[Records contained in a dataset]

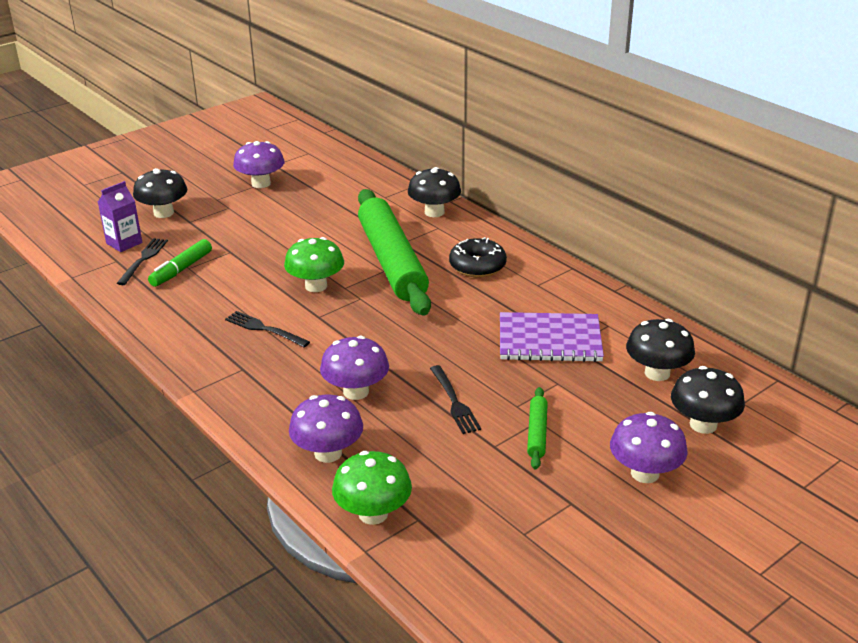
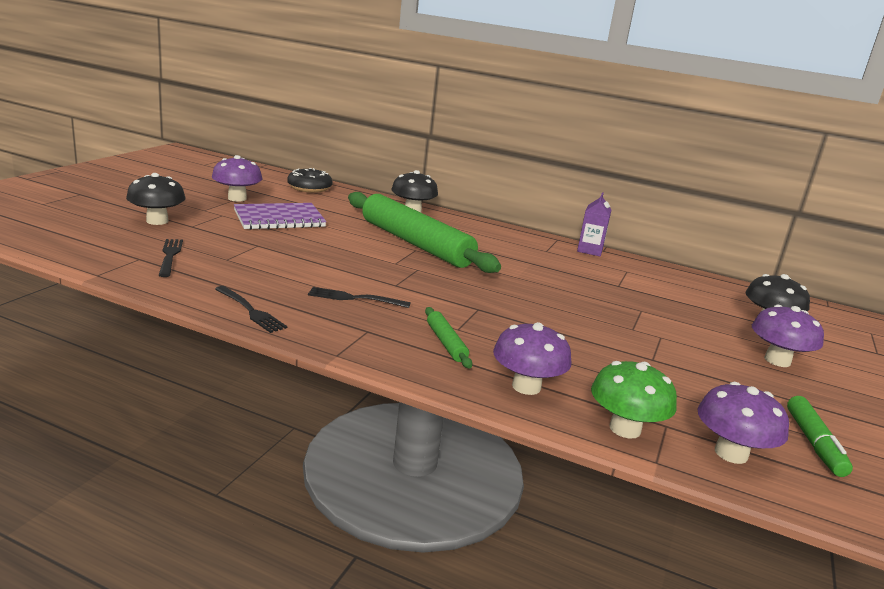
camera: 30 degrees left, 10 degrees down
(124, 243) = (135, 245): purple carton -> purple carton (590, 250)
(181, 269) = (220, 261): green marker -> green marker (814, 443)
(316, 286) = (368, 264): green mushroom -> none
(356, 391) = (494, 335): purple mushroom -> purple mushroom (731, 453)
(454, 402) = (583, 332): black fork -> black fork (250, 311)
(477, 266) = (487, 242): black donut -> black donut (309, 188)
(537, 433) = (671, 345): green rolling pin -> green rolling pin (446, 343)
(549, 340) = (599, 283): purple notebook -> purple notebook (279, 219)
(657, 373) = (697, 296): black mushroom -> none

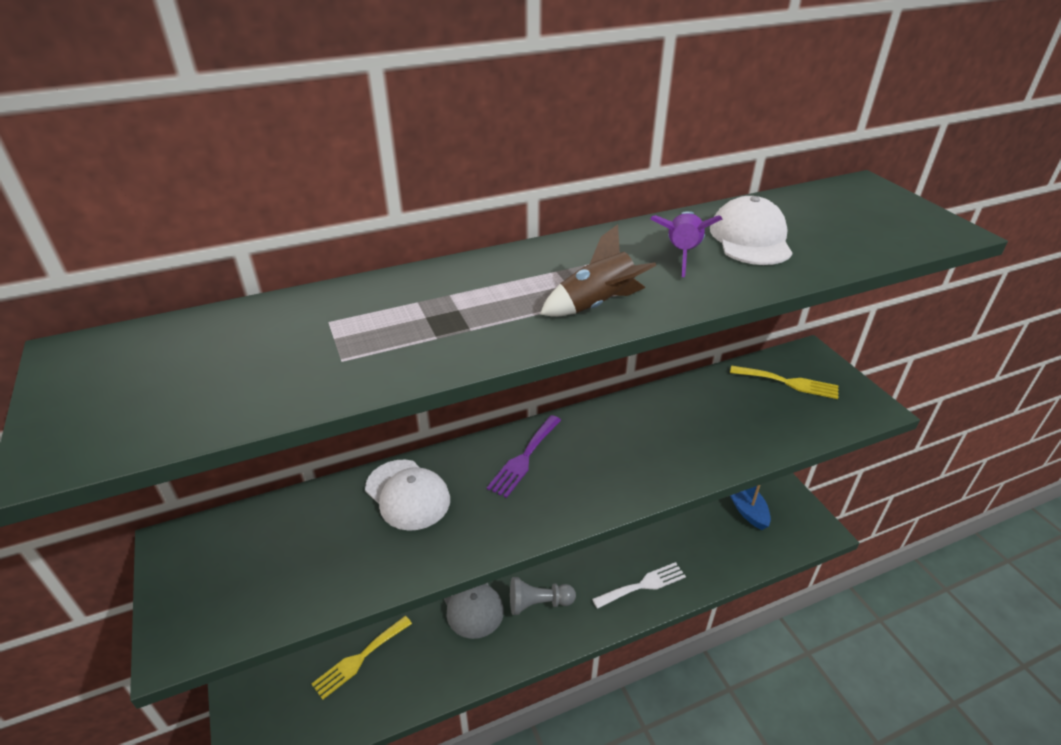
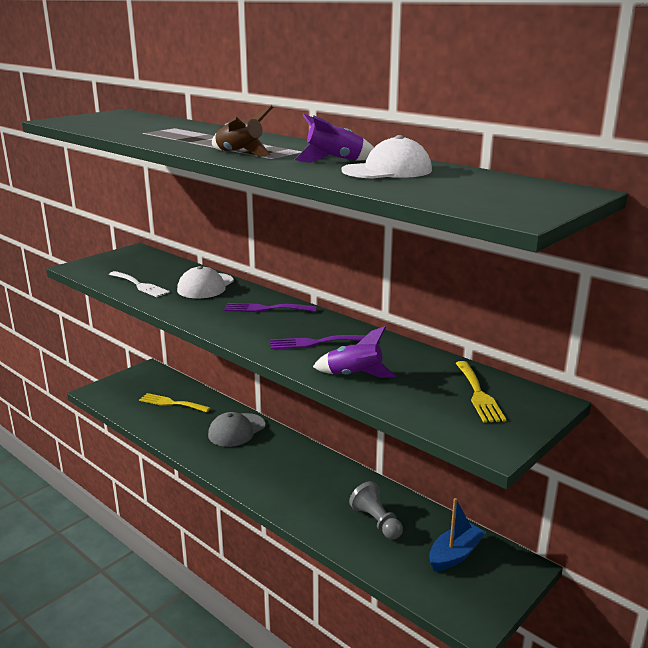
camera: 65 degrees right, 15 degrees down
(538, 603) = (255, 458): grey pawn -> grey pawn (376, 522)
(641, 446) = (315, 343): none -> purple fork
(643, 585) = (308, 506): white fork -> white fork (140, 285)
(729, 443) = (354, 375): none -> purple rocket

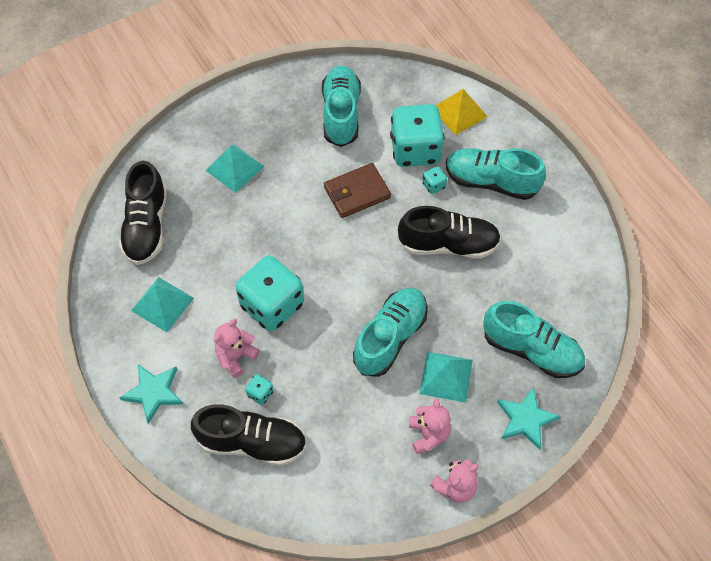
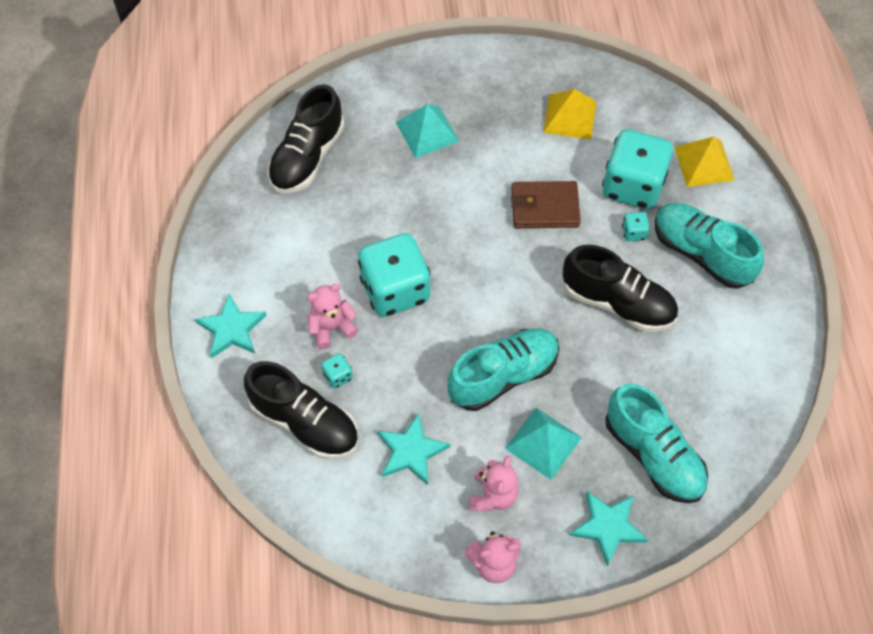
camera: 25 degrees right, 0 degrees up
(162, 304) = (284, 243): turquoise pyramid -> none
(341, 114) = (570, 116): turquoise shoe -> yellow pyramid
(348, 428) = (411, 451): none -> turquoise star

◆ **WHAT TO DO**
The answer must consist of each line from the data that includes the string "purple".

◆ **RESPONSE**
(124, 243) = (135, 245): purple carton -> purple carton (590, 250)
(356, 391) = (494, 335): purple mushroom -> purple mushroom (731, 453)
(549, 340) = (599, 283): purple notebook -> purple notebook (279, 219)
(641, 446) = (315, 343): none -> purple fork
(729, 443) = (354, 375): none -> purple rocket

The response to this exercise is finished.